*Problem description*: In your reply, reproduce every line of the data without any alteration.
[[ Given data open ]]
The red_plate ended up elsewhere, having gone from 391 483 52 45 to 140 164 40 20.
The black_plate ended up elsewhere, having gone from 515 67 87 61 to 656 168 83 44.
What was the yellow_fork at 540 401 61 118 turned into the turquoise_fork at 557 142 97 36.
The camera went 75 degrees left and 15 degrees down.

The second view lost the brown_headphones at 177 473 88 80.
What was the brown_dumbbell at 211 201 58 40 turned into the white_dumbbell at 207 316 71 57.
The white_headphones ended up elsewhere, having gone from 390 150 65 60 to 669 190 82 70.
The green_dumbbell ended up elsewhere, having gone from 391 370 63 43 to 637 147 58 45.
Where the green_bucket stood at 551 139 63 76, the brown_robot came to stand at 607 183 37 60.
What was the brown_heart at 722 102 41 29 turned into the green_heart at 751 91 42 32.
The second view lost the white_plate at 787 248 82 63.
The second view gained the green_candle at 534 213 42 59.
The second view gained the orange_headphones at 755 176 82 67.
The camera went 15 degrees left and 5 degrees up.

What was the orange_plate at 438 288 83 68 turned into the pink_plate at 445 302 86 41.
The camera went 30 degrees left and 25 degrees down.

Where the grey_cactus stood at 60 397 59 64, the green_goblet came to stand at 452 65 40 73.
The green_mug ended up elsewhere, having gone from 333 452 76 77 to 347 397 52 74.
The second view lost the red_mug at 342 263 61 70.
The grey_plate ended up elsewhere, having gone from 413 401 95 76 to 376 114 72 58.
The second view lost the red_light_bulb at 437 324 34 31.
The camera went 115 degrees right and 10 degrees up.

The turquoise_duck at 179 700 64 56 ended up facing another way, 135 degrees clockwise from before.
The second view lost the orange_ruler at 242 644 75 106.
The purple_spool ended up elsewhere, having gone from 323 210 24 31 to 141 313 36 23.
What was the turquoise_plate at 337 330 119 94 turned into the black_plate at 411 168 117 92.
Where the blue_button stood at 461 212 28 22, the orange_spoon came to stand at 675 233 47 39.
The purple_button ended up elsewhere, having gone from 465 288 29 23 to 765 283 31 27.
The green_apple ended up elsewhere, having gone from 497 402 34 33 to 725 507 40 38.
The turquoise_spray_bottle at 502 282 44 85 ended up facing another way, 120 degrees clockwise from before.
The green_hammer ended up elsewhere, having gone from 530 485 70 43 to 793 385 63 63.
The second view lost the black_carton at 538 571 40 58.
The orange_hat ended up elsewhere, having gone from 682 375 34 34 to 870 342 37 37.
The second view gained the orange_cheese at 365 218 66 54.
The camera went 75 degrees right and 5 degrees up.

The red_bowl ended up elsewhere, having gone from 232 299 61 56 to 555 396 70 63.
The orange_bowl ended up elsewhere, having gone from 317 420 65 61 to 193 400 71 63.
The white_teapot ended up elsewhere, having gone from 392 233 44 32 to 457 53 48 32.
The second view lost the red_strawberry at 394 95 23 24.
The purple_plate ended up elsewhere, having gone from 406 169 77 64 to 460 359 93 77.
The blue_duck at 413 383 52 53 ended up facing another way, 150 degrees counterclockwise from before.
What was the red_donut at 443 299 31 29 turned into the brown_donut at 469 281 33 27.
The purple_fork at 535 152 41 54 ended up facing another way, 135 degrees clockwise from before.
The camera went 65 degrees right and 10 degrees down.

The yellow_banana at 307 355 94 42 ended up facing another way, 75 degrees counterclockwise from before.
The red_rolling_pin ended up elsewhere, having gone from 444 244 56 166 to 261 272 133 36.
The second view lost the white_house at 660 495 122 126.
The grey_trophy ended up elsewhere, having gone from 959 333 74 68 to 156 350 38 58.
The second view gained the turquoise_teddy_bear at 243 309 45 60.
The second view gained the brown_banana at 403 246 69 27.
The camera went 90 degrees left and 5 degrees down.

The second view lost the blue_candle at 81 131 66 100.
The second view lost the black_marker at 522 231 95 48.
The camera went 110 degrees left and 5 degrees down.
[[ Given data closed ]]
*Your response*:
The red_plate ended up elsewhere, having gone from 391 483 52 45 to 140 164 40 20.
The black_plate ended up elsewhere, having gone from 515 67 87 61 to 656 168 83 44.
What was the yellow_fork at 540 401 61 118 turned into the turquoise_fork at 557 142 97 36.
The camera went 75 degrees left and 15 degrees down.

The second view lost the brown_headphones at 177 473 88 80.
What was the brown_dumbbell at 211 201 58 40 turned into the white_dumbbell at 207 316 71 57.
The white_headphones ended up elsewhere, having gone from 390 150 65 60 to 669 190 82 70.
The green_dumbbell ended up elsewhere, having gone from 391 370 63 43 to 637 147 58 45.
Where the green_bucket stood at 551 139 63 76, the brown_robot came to stand at 607 183 37 60.
What was the brown_heart at 722 102 41 29 turned into the green_heart at 751 91 42 32.
The second view lost the white_plate at 787 248 82 63.
The second view gained the green_candle at 534 213 42 59.
The second view gained the orange_headphones at 755 176 82 67.
The camera went 15 degrees left and 5 degrees up.

What was the orange_plate at 438 288 83 68 turned into the pink_plate at 445 302 86 41.
The camera went 30 degrees left and 25 degrees down.

Where the grey_cactus stood at 60 397 59 64, the green_goblet came to stand at 452 65 40 73.
The green_mug ended up elsewhere, having gone from 333 452 76 77 to 347 397 52 74.
The second view lost the red_mug at 342 263 61 70.
The grey_plate ended up elsewhere, having gone from 413 401 95 76 to 376 114 72 58.
The second view lost the red_light_bulb at 437 324 34 31.
The camera went 115 degrees right and 10 degrees up.

The turquoise_duck at 179 700 64 56 ended up facing another way, 135 degrees clockwise from before.
The second view lost the orange_ruler at 242 644 75 106.
The purple_spool ended up elsewhere, having gone from 323 210 24 31 to 141 313 36 23.
What was the turquoise_plate at 337 330 119 94 turned into the black_plate at 411 168 117 92.
Where the blue_button stood at 461 212 28 22, the orange_spoon came to stand at 675 233 47 39.
The purple_button ended up elsewhere, having gone from 465 288 29 23 to 765 283 31 27.
The green_apple ended up elsewhere, having gone from 497 402 34 33 to 725 507 40 38.
The turquoise_spray_bottle at 502 282 44 85 ended up facing another way, 120 degrees clockwise from before.
The green_hammer ended up elsewhere, having gone from 530 485 70 43 to 793 385 63 63.
The second view lost the black_carton at 538 571 40 58.
The orange_hat ended up elsewhere, having gone from 682 375 34 34 to 870 342 37 37.
The second view gained the orange_cheese at 365 218 66 54.
The camera went 75 degrees right and 5 degrees up.

The red_bowl ended up elsewhere, having gone from 232 299 61 56 to 555 396 70 63.
The orange_bowl ended up elsewhere, having gone from 317 420 65 61 to 193 400 71 63.
The white_teapot ended up elsewhere, having gone from 392 233 44 32 to 457 53 48 32.
The second view lost the red_strawberry at 394 95 23 24.
The purple_plate ended up elsewhere, having gone from 406 169 77 64 to 460 359 93 77.
The blue_duck at 413 383 52 53 ended up facing another way, 150 degrees counterclockwise from before.
What was the red_donut at 443 299 31 29 turned into the brown_donut at 469 281 33 27.
The purple_fork at 535 152 41 54 ended up facing another way, 135 degrees clockwise from before.
The camera went 65 degrees right and 10 degrees down.

The yellow_banana at 307 355 94 42 ended up facing another way, 75 degrees counterclockwise from before.
The red_rolling_pin ended up elsewhere, having gone from 444 244 56 166 to 261 272 133 36.
The second view lost the white_house at 660 495 122 126.
The grey_trophy ended up elsewhere, having gone from 959 333 74 68 to 156 350 38 58.
The second view gained the turquoise_teddy_bear at 243 309 45 60.
The second view gained the brown_banana at 403 246 69 27.
The camera went 90 degrees left and 5 degrees down.

The second view lost the blue_candle at 81 131 66 100.
The second view lost the black_marker at 522 231 95 48.
The camera went 110 degrees left and 5 degrees down.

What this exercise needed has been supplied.